# [DATA EXTRACT]

= = = =

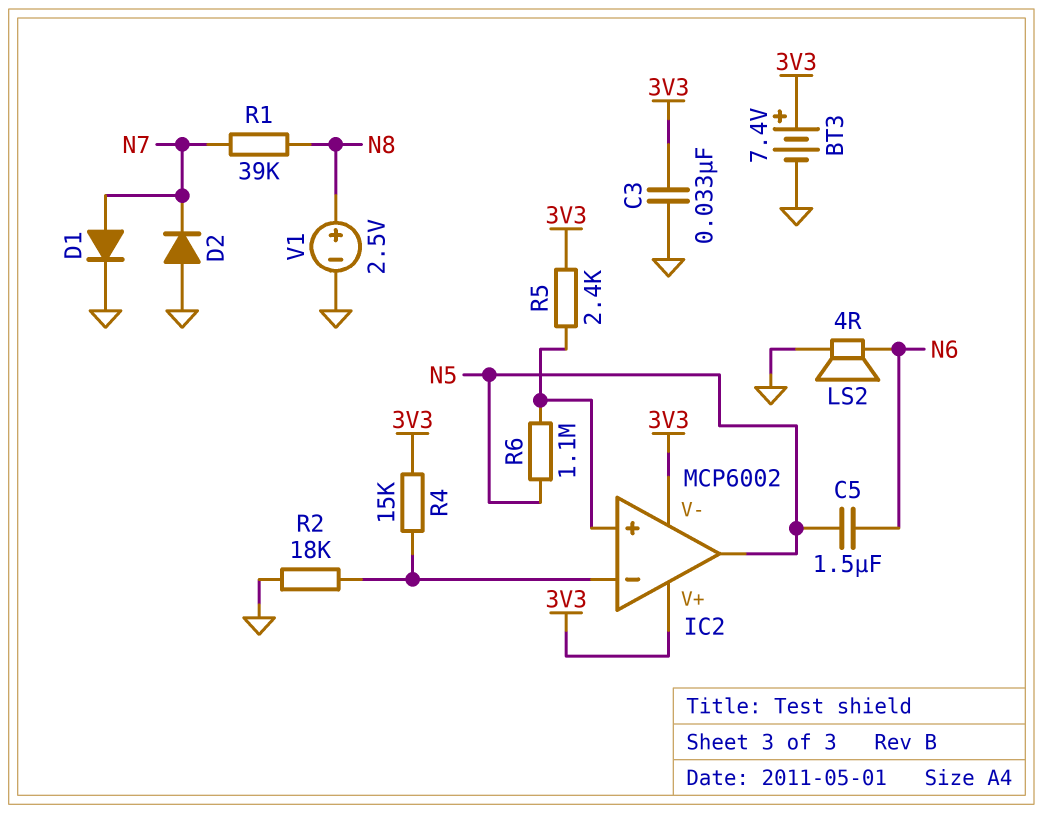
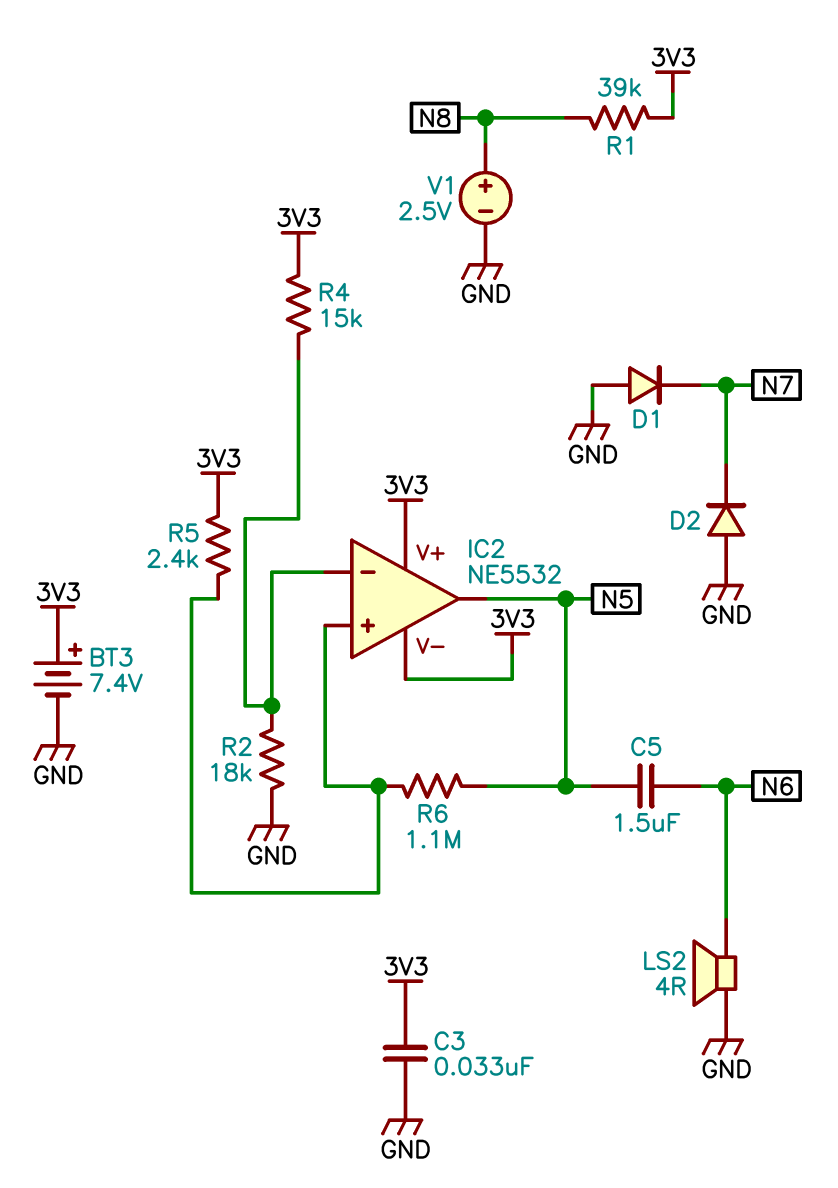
D1: diode (A N7, K GND) -> diode (A GND, K N7)
IC2: MCP6002 -> NE5532
R1: 39k (N7, N8) -> 39k (3V3, N8)

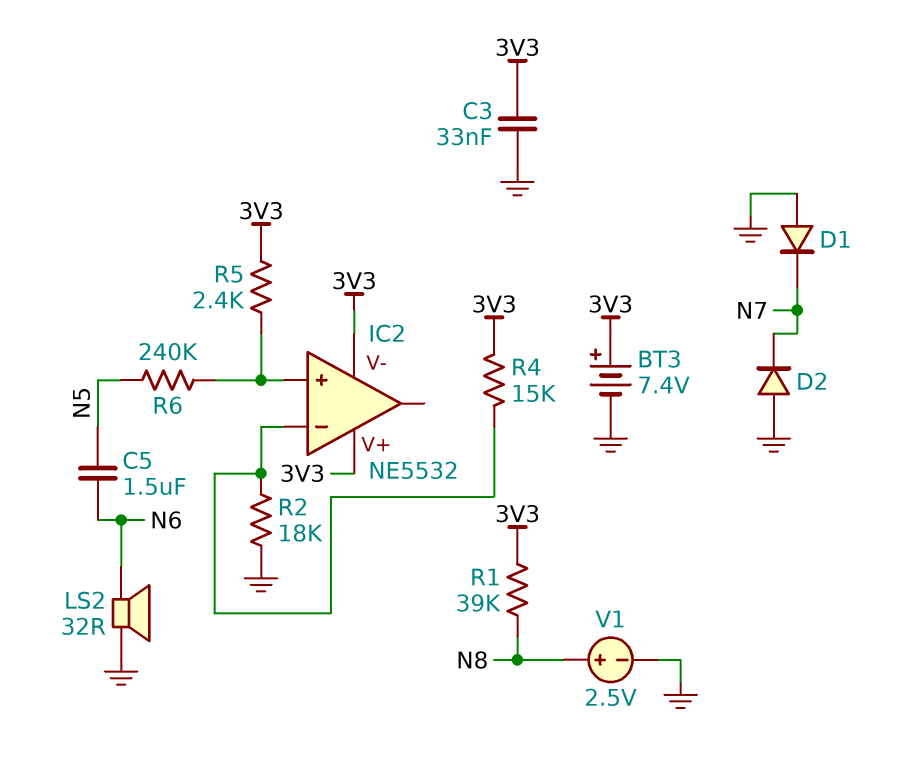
IC2 pin out: N5 -> none
LS2: speaker 4R (GND, N6) -> speaker 32R (GND, N6)
R6: 1.1M (IC2/in+, N5) -> 240k (IC2/in+, N5)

= = = =

# [TRY IT]
Write out the listing above again, exactly, but with no pictures in the copy.

# [RESULT FOR THIS EXERCISE]
D1: diode (A N7, K GND) -> diode (A GND, K N7)
IC2: MCP6002 -> NE5532
R1: 39k (N7, N8) -> 39k (3V3, N8)

IC2 pin out: N5 -> none
LS2: speaker 4R (GND, N6) -> speaker 32R (GND, N6)
R6: 1.1M (IC2/in+, N5) -> 240k (IC2/in+, N5)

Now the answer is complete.